**Aim of the exercise**
Return every record exactly as it appears. Leave nothing out.

**Information**

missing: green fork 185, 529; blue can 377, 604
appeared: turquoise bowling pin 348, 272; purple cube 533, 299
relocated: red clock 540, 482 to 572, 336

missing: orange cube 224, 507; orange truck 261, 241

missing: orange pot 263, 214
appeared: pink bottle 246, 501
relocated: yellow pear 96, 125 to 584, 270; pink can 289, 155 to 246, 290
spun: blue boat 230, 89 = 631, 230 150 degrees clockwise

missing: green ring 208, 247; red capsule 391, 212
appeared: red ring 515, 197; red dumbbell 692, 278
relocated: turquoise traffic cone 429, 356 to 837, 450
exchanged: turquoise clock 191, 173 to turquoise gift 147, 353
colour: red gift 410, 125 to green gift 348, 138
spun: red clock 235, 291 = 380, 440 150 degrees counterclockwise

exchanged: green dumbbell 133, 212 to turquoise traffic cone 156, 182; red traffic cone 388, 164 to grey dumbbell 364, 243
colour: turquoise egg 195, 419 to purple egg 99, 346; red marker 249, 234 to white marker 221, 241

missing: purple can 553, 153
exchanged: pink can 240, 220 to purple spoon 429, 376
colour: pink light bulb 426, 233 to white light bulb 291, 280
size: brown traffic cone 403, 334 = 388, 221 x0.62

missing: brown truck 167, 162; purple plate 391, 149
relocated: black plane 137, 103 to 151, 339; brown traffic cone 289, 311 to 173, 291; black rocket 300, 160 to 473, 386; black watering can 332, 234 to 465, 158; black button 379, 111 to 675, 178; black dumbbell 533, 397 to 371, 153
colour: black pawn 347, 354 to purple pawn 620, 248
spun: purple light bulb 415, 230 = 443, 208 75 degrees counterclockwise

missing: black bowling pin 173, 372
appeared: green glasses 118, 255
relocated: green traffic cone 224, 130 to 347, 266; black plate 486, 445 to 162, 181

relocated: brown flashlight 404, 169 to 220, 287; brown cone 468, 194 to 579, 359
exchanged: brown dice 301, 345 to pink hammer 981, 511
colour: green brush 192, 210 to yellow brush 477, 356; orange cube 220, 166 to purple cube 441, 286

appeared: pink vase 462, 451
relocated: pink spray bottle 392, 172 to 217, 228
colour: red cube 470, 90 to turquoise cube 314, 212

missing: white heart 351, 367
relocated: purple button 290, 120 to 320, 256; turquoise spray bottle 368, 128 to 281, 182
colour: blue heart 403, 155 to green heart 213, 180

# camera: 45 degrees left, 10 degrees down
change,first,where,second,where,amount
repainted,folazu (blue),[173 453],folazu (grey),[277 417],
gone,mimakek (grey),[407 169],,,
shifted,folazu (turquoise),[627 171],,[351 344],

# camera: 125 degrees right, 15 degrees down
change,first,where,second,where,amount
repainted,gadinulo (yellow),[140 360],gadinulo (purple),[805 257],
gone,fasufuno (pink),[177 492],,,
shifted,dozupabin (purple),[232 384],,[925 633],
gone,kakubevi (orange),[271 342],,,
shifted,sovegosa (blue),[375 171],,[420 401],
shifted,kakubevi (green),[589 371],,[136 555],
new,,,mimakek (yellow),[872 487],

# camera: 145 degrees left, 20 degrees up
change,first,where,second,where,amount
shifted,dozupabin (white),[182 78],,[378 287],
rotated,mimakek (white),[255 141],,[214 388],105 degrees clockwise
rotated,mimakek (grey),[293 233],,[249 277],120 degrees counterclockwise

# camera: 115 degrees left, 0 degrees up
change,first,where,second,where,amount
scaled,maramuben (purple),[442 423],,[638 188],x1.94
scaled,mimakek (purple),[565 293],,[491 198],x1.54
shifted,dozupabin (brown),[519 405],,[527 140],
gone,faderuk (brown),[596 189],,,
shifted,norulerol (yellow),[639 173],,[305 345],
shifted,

**Task solution**
missing: green fork 185, 529; blue can 377, 604
appeared: turquoise bowling pin 348, 272; purple cube 533, 299
relocated: red clock 540, 482 to 572, 336

missing: orange cube 224, 507; orange truck 261, 241

missing: orange pot 263, 214
appeared: pink bottle 246, 501
relocated: yellow pear 96, 125 to 584, 270; pink can 289, 155 to 246, 290
spun: blue boat 230, 89 = 631, 230 150 degrees clockwise

missing: green ring 208, 247; red capsule 391, 212
appeared: red ring 515, 197; red dumbbell 692, 278
relocated: turquoise traffic cone 429, 356 to 837, 450
exchanged: turquoise clock 191, 173 to turquoise gift 147, 353
colour: red gift 410, 125 to green gift 348, 138
spun: red clock 235, 291 = 380, 440 150 degrees counterclockwise

exchanged: green dumbbell 133, 212 to turquoise traffic cone 156, 182; red traffic cone 388, 164 to grey dumbbell 364, 243
colour: turquoise egg 195, 419 to purple egg 99, 346; red marker 249, 234 to white marker 221, 241

missing: purple can 553, 153
exchanged: pink can 240, 220 to purple spoon 429, 376
colour: pink light bulb 426, 233 to white light bulb 291, 280
size: brown traffic cone 403, 334 = 388, 221 x0.62

missing: brown truck 167, 162; purple plate 391, 149
relocated: black plane 137, 103 to 151, 339; brown traffic cone 289, 311 to 173, 291; black rocket 300, 160 to 473, 386; black watering can 332, 234 to 465, 158; black button 379, 111 to 675, 178; black dumbbell 533, 397 to 371, 153
colour: black pawn 347, 354 to purple pawn 620, 248
spun: purple light bulb 415, 230 = 443, 208 75 degrees counterclockwise

missing: black bowling pin 173, 372
appeared: green glasses 118, 255
relocated: green traffic cone 224, 130 to 347, 266; black plate 486, 445 to 162, 181

relocated: brown flashlight 404, 169 to 220, 287; brown cone 468, 194 to 579, 359
exchanged: brown dice 301, 345 to pink hammer 981, 511
colour: green brush 192, 210 to yellow brush 477, 356; orange cube 220, 166 to purple cube 441, 286

appeared: pink vase 462, 451
relocated: pink spray bottle 392, 172 to 217, 228
colour: red cube 470, 90 to turquoise cube 314, 212

missing: white heart 351, 367
relocated: purple button 290, 120 to 320, 256; turquoise spray bottle 368, 128 to 281, 182
colour: blue heart 403, 155 to green heart 213, 180

# camera: 45 degrees left, 10 degrees down
change,first,where,second,where,amount
repainted,folazu (blue),[173 453],folazu (grey),[277 417],
gone,mimakek (grey),[407 169],,,
shifted,folazu (turquoise),[627 171],,[351 344],

# camera: 125 degrees right, 15 degrees down
change,first,where,second,where,amount
repainted,gadinulo (yellow),[140 360],gadinulo (purple),[805 257],
gone,fasufuno (pink),[177 492],,,
shifted,dozupabin (purple),[232 384],,[925 633],
gone,kakubevi (orange),[271 342],,,
shifted,sovegosa (blue),[375 171],,[420 401],
shifted,kakubevi (green),[589 371],,[136 555],
new,,,mimakek (yellow),[872 487],

# camera: 145 degrees left, 20 degrees up
change,first,where,second,where,amount
shifted,dozupabin (white),[182 78],,[378 287],
rotated,mimakek (white),[255 141],,[214 388],105 degrees clockwise
rotated,mimakek (grey),[293 233],,[249 277],120 degrees counterclockwise

# camera: 115 degrees left, 0 degrees up
change,first,where,second,where,amount
scaled,maramuben (purple),[442 423],,[638 188],x1.94
scaled,mimakek (purple),[565 293],,[491 198],x1.54
shifted,dozupabin (brown),[519 405],,[527 140],
gone,faderuk (brown),[596 189],,,
shifted,norulerol (yellow),[639 173],,[305 345],
shifted,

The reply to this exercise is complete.